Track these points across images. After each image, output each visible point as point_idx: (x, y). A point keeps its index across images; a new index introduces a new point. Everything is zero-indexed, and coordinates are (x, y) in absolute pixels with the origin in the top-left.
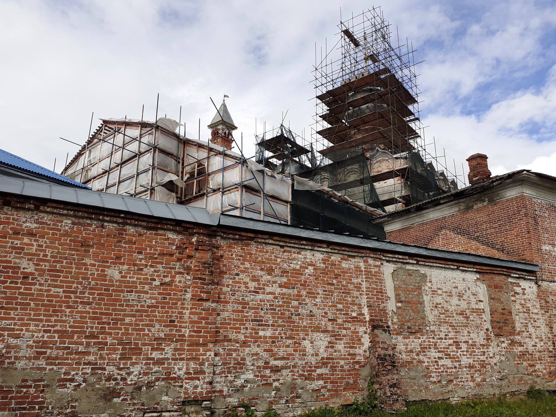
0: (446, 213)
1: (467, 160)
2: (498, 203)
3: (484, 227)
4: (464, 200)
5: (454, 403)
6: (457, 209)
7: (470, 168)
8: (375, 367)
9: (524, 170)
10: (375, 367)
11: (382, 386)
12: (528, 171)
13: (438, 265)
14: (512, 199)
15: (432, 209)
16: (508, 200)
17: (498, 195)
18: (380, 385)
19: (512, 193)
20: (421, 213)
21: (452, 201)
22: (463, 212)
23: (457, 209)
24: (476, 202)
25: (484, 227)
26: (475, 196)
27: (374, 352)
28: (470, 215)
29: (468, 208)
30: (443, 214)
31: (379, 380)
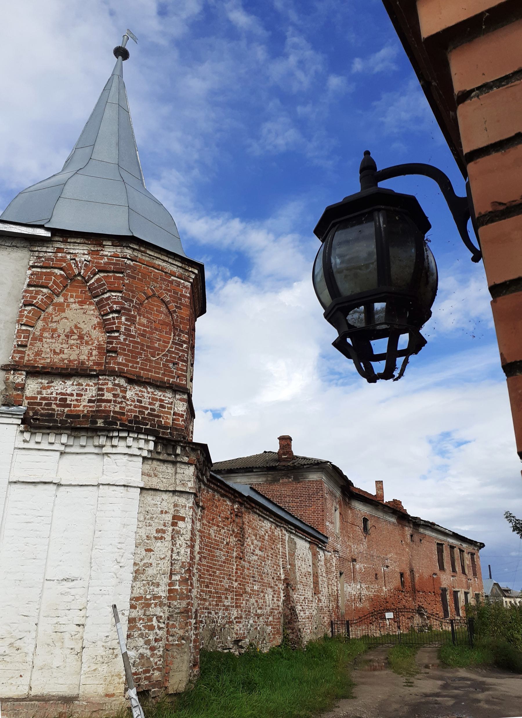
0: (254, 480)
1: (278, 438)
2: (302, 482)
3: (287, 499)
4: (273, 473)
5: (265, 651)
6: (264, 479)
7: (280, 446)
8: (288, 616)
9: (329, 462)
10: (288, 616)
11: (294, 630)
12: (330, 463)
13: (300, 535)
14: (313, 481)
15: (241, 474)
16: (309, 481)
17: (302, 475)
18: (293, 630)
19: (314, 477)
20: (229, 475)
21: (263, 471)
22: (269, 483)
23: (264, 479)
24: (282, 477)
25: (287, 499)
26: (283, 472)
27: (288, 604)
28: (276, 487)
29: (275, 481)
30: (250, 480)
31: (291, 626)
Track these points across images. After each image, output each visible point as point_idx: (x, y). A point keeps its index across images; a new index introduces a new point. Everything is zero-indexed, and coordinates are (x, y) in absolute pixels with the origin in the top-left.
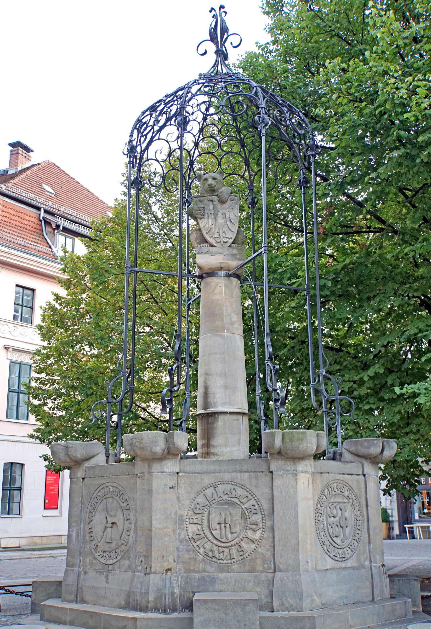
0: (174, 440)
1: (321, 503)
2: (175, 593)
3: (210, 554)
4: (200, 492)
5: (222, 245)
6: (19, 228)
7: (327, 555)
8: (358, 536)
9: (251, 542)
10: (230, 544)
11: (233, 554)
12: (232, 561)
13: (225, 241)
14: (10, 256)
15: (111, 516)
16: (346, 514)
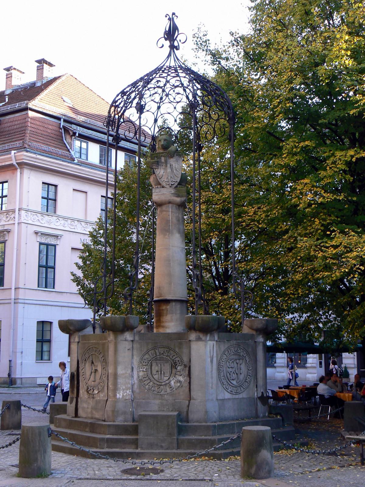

Instruction:
Could you copy out every line of the listing above exactly, leaving out the pictures?

Problem solution:
Track these points across images. After each image, output each visible point as point_idx: (x, y). A point keeps its index across images; a new index introduces a new point. Everything is zero-indexed, and coordinates are (x, y) in absolute pixels with the origin in the top-left.
0: (446, 213)
1: (467, 160)
2: (498, 203)
3: (484, 227)
4: (464, 200)
5: (454, 403)
6: (457, 209)
7: (470, 168)
8: (375, 367)
9: (524, 170)
10: (375, 367)
11: (382, 386)
12: (528, 171)
13: (438, 265)
14: (512, 199)
15: (432, 209)
16: (508, 200)
17: (498, 195)
18: (380, 385)
19: (512, 193)
20: (421, 213)
21: (452, 201)
22: (463, 212)
23: (457, 209)
24: (476, 202)
25: (484, 227)
26: (475, 196)
27: (374, 352)
28: (470, 215)
29: (468, 208)
30: (443, 214)
31: (379, 380)
0: (254, 480)
1: (278, 438)
2: (302, 482)
3: (287, 499)
4: (273, 473)
5: (265, 651)
6: (264, 479)
7: (280, 446)
8: (288, 616)
9: (329, 462)
10: (288, 616)
11: (294, 630)
12: (330, 463)
13: (300, 535)
14: (313, 481)
15: (241, 474)
16: (309, 481)
17: (302, 475)
18: (293, 630)
19: (314, 477)
20: (229, 475)
21: (263, 471)
22: (269, 483)
23: (264, 479)
24: (282, 477)
25: (287, 499)
26: (283, 472)
27: (288, 604)
28: (276, 487)
29: (275, 481)
30: (250, 480)
31: (291, 626)
Track these points across images. After each image, output each visible point as point_idx: (x, y). A point keeps its index across images; a new index introduces a new point. Everything is zero-indexed, and coordinates are (x, y) in absolute pixels with the origin in the top-left.
0: (174, 440)
1: (321, 503)
2: (175, 593)
3: (210, 554)
4: (200, 492)
5: (222, 245)
6: (19, 228)
7: (327, 555)
8: (358, 536)
9: (251, 542)
10: (230, 544)
11: (233, 554)
12: (232, 561)
13: (225, 241)
14: (10, 256)
15: (111, 516)
16: (346, 514)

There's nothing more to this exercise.